***** Data
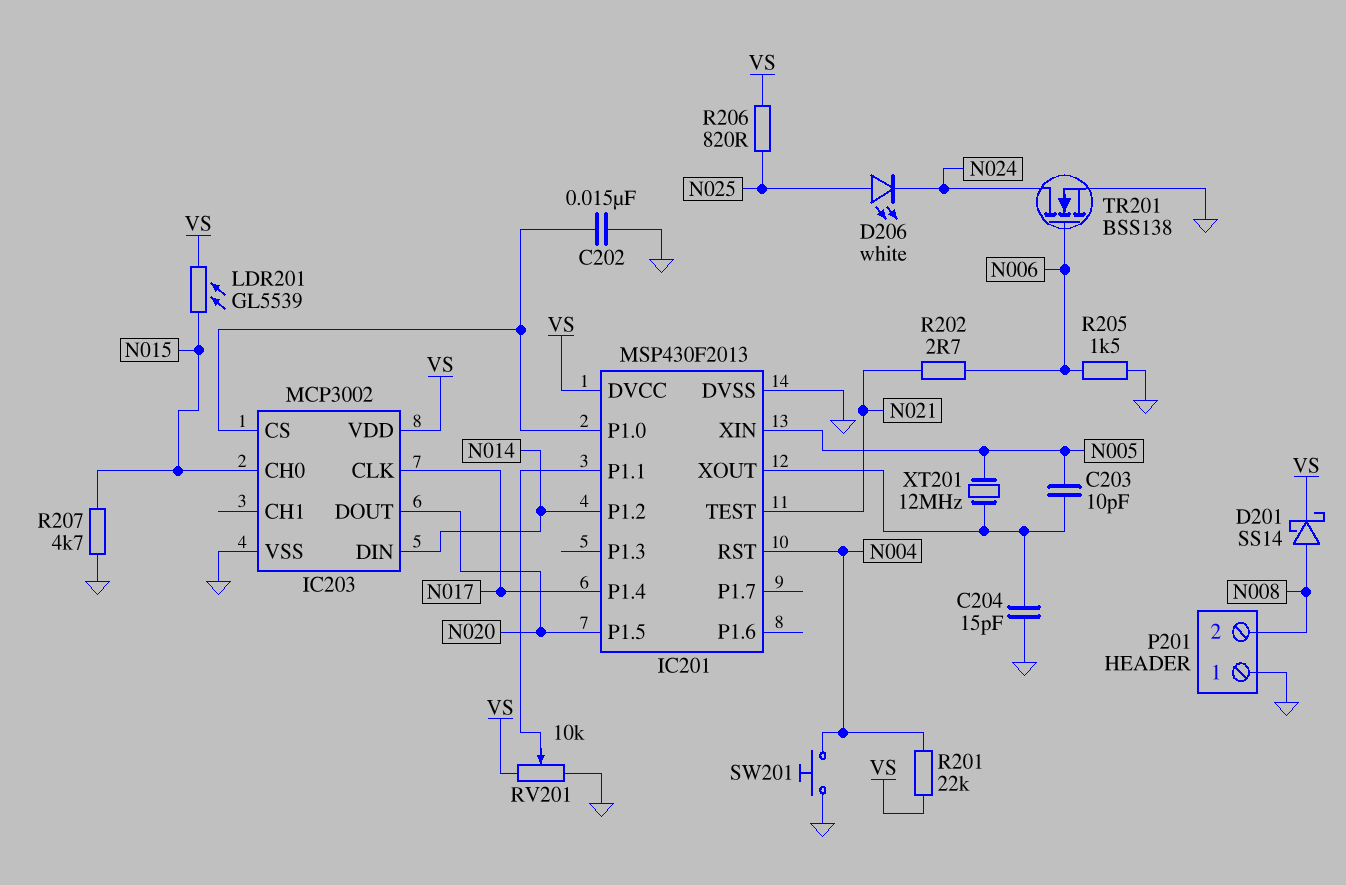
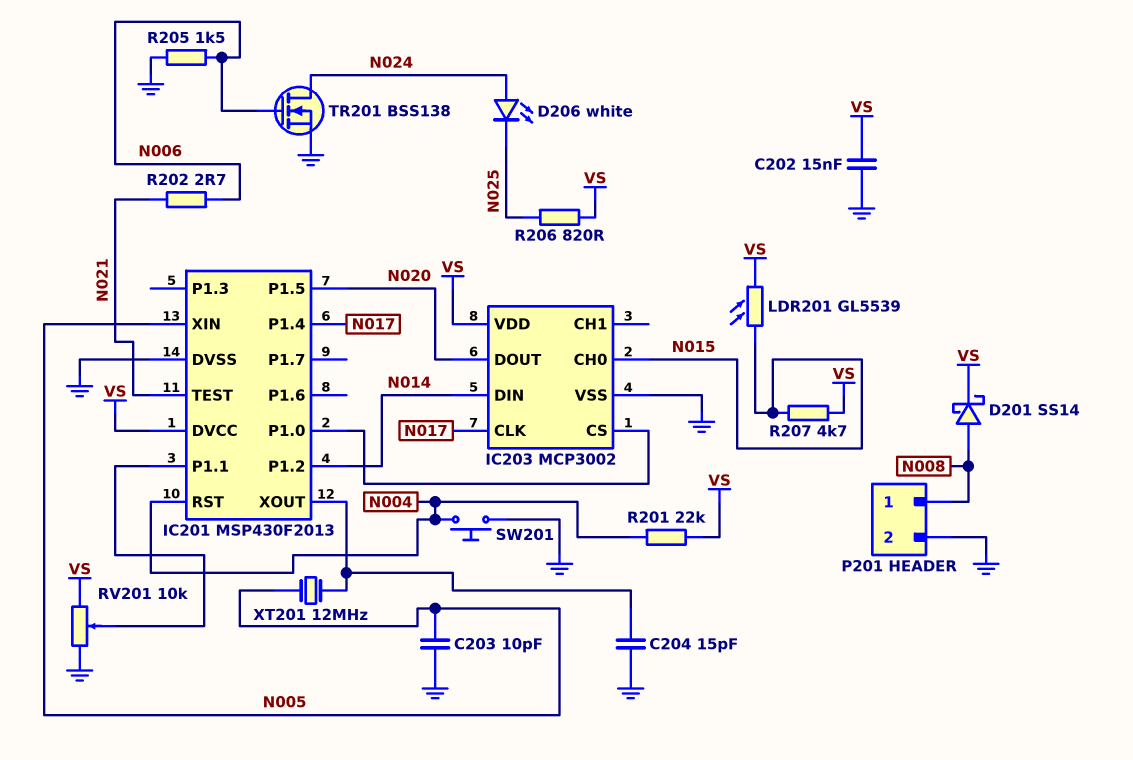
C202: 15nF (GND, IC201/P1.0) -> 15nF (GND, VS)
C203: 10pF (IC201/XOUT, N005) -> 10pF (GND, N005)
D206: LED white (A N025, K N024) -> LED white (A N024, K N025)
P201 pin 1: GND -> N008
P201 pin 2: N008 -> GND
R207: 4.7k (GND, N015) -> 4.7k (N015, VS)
**********
**Task goal**:
An exact reproduction of the material is needed, without its images.

**Answer space**:
C202: 15nF (GND, IC201/P1.0) -> 15nF (GND, VS)
C203: 10pF (IC201/XOUT, N005) -> 10pF (GND, N005)
D206: LED white (A N025, K N024) -> LED white (A N024, K N025)
P201 pin 1: GND -> N008
P201 pin 2: N008 -> GND
R207: 4.7k (GND, N015) -> 4.7k (N015, VS)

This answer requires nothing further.